If a line of the data below contains the string "brown", copy it into your answer.

Given material:
########

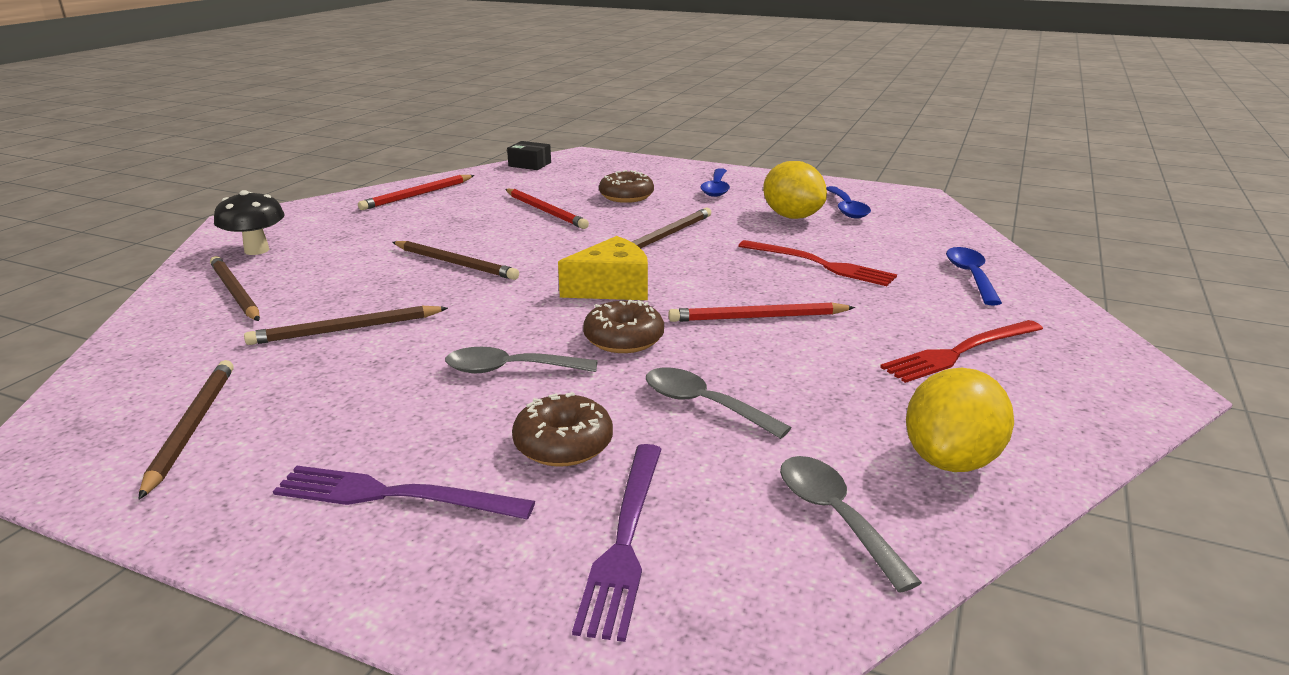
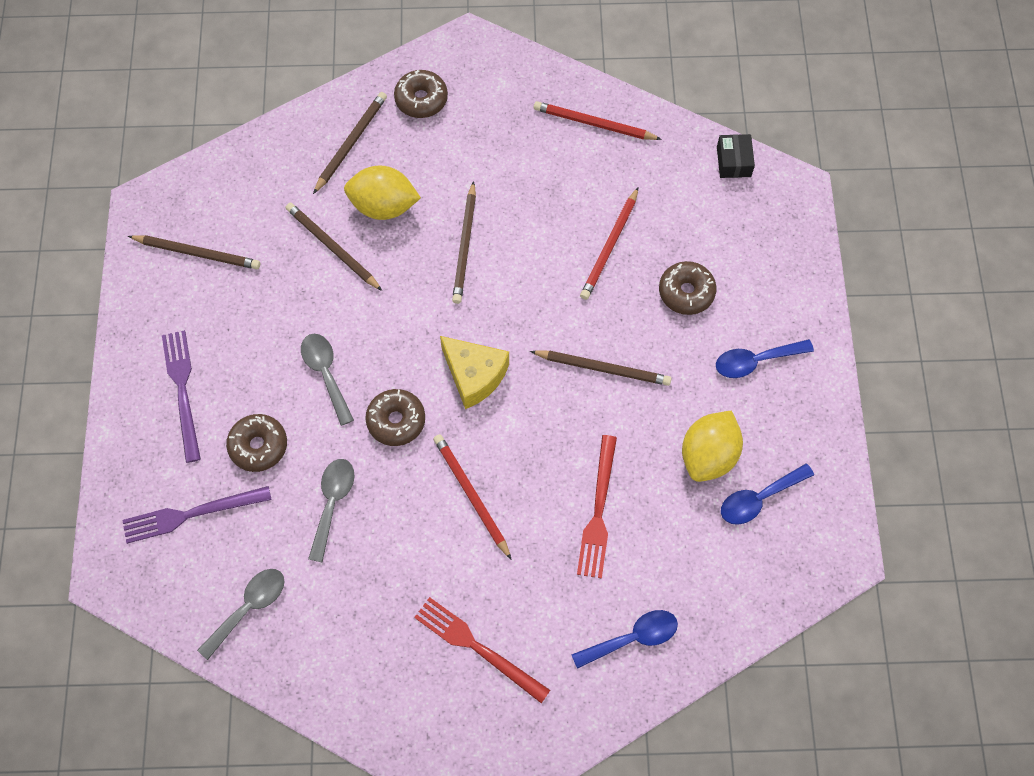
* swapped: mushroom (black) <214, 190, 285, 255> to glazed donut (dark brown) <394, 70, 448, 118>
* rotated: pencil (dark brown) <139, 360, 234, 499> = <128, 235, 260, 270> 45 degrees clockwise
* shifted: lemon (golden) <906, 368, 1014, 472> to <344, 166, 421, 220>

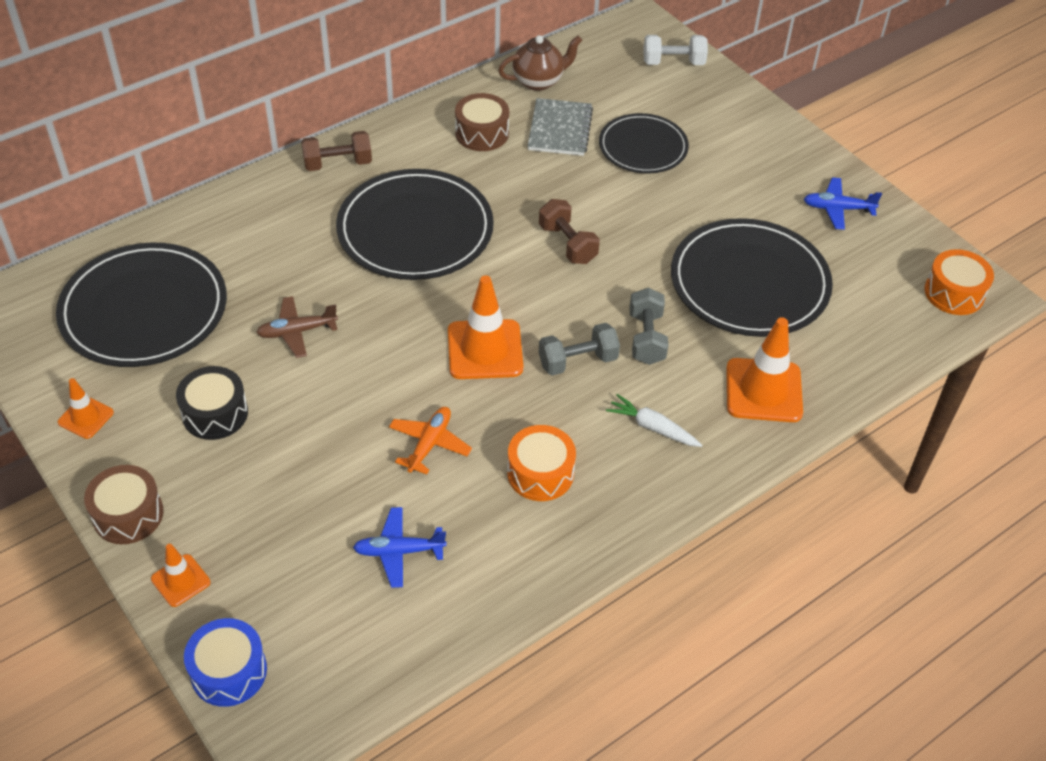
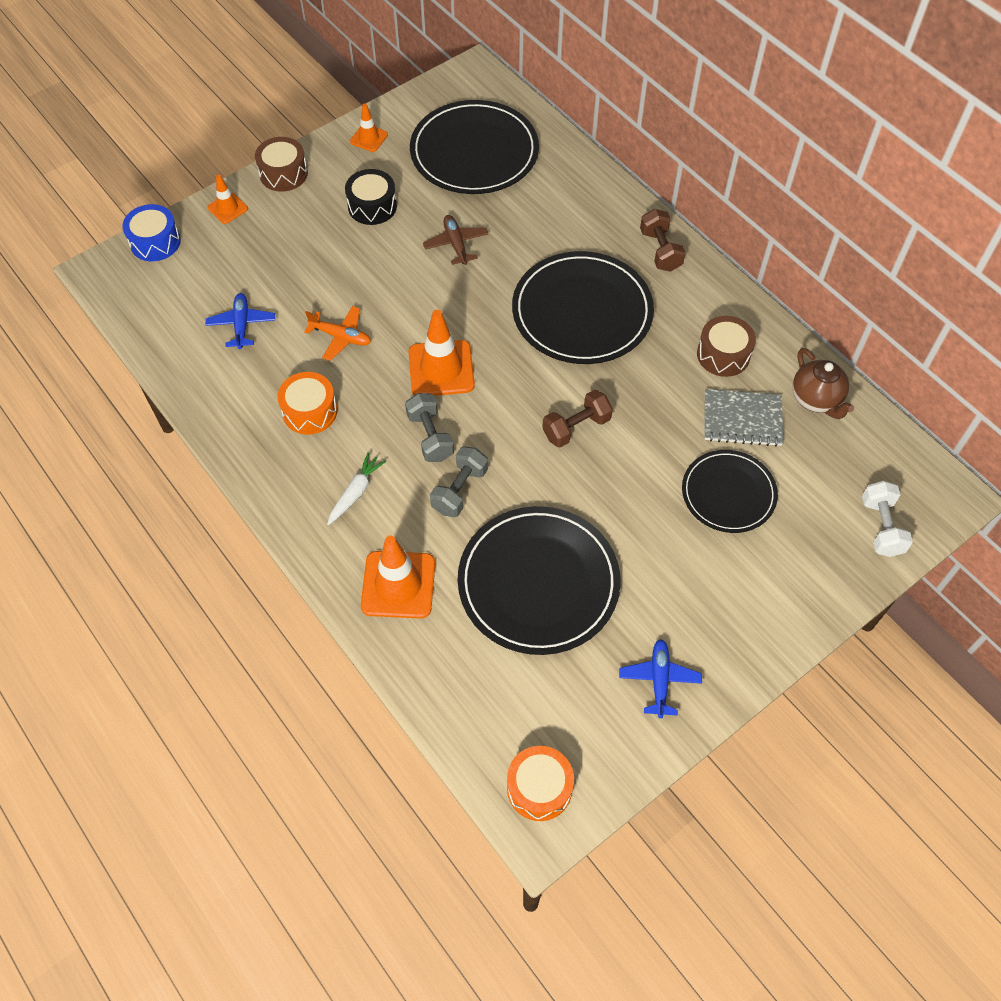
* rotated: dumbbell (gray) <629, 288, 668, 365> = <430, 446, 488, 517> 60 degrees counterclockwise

########

Written response:
* swapped: mushroom (black) <214, 190, 285, 255> to glazed donut (dark brown) <394, 70, 448, 118>
* rotated: pencil (dark brown) <139, 360, 234, 499> = <128, 235, 260, 270> 45 degrees clockwise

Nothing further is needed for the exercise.